Top of Source data

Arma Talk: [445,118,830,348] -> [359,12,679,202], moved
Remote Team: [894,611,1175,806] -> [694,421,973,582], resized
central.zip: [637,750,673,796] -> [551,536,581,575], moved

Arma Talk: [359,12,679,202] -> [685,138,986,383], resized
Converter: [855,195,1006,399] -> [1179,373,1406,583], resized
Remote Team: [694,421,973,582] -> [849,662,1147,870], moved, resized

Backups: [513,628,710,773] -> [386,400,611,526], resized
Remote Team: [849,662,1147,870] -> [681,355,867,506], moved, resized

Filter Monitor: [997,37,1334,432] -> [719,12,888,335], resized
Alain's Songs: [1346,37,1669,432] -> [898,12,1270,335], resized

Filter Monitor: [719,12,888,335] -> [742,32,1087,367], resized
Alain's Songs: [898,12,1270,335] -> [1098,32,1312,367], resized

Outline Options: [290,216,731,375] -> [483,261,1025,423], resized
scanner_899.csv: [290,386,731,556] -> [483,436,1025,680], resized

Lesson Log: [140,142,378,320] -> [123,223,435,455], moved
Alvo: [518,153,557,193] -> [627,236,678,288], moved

Bottom of Source data

Task prompt :: The answer must be every line of the records that holds the string "Alain".

Solution to this exercise ::
Alain's Songs: [1346,37,1669,432] -> [898,12,1270,335], resized
Alain's Songs: [898,12,1270,335] -> [1098,32,1312,367], resized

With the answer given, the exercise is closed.